• **EXERCISE DESCRIPTION**: Leave out every picture, then transcribe the rest of the listing exactly.

• **DATASET EXTRACT**:
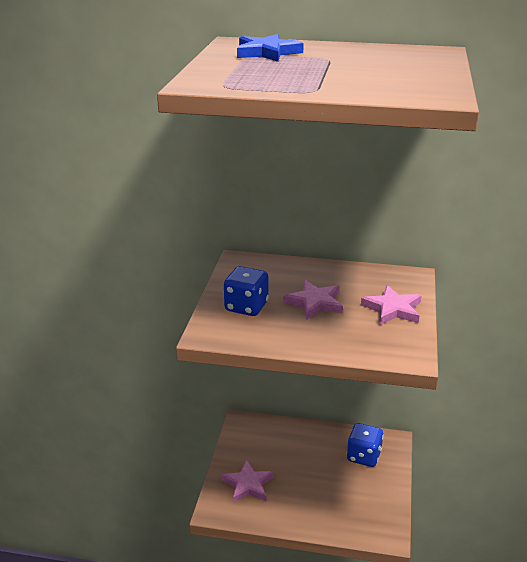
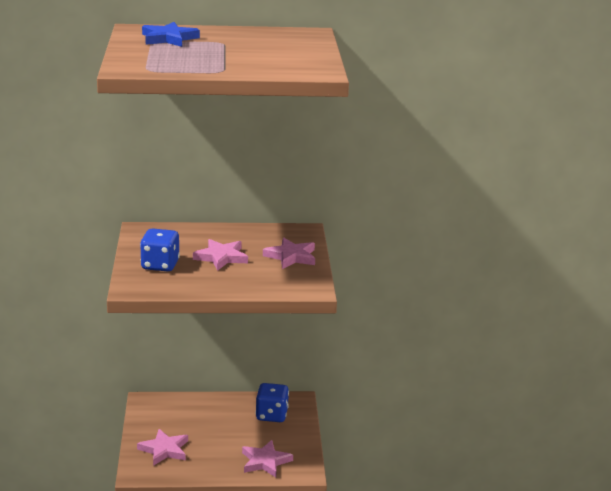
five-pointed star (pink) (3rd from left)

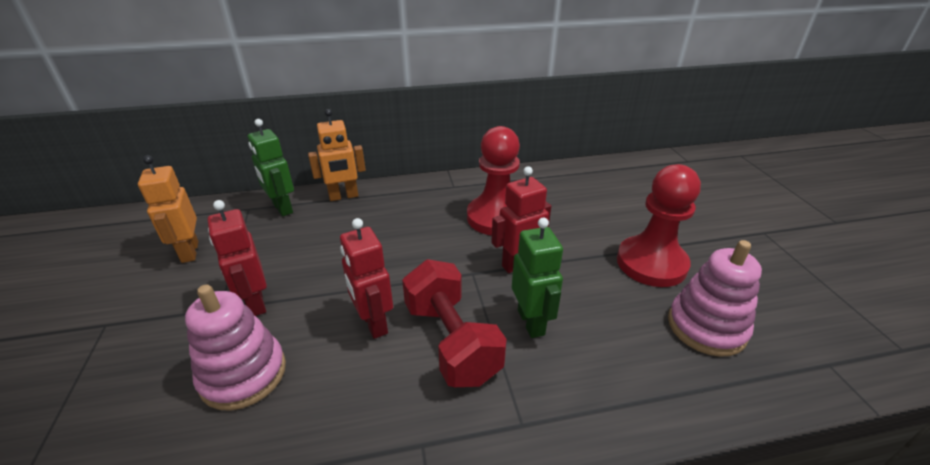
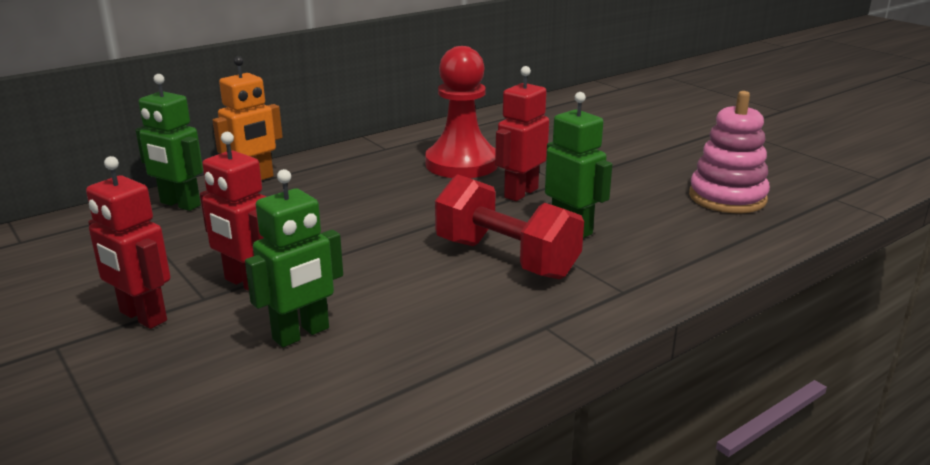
robot figure (bright orange) (1st from left in the first image); robot figure (green) (2nd from left); robot figure (red) (1st from left); game pawn (red) (2nd from left in the first image)

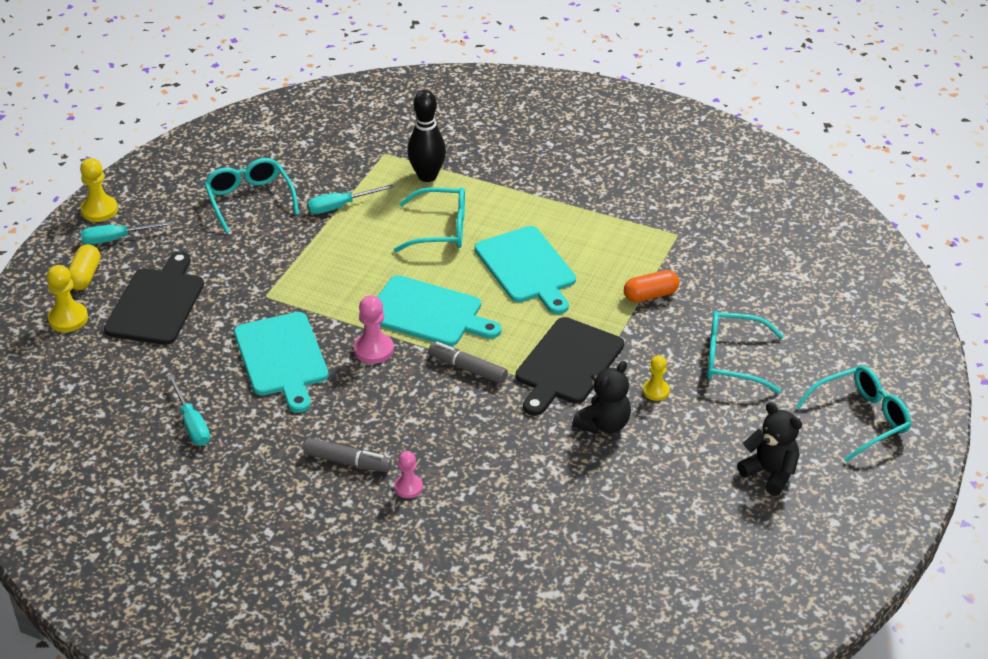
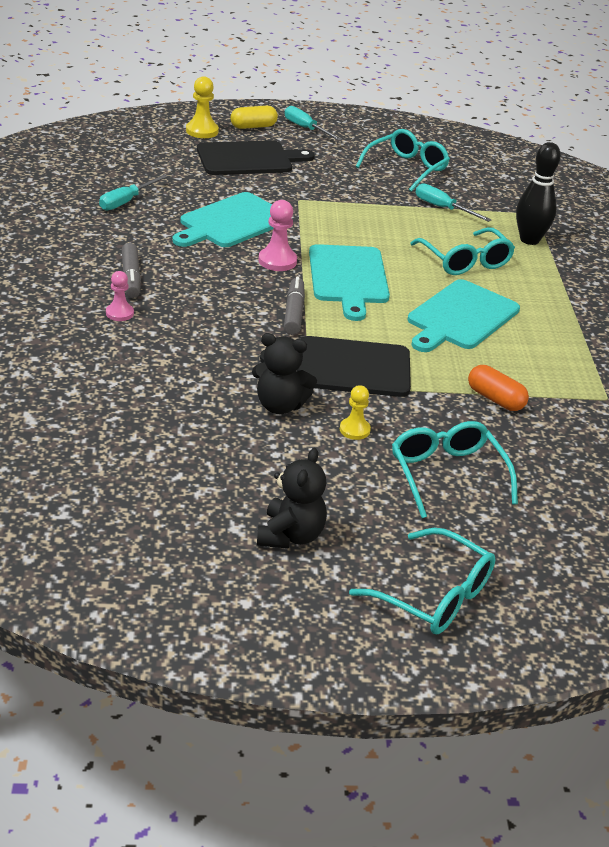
game pawn (yellow) (2nd from left in the first image)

• **EXERCISE RESPONSE**:
five-pointed star (pink) (3rd from left)

robot figure (bright orange) (1st from left in the first image); robot figure (green) (2nd from left); robot figure (red) (1st from left); game pawn (red) (2nd from left in the first image)

game pawn (yellow) (2nd from left in the first image)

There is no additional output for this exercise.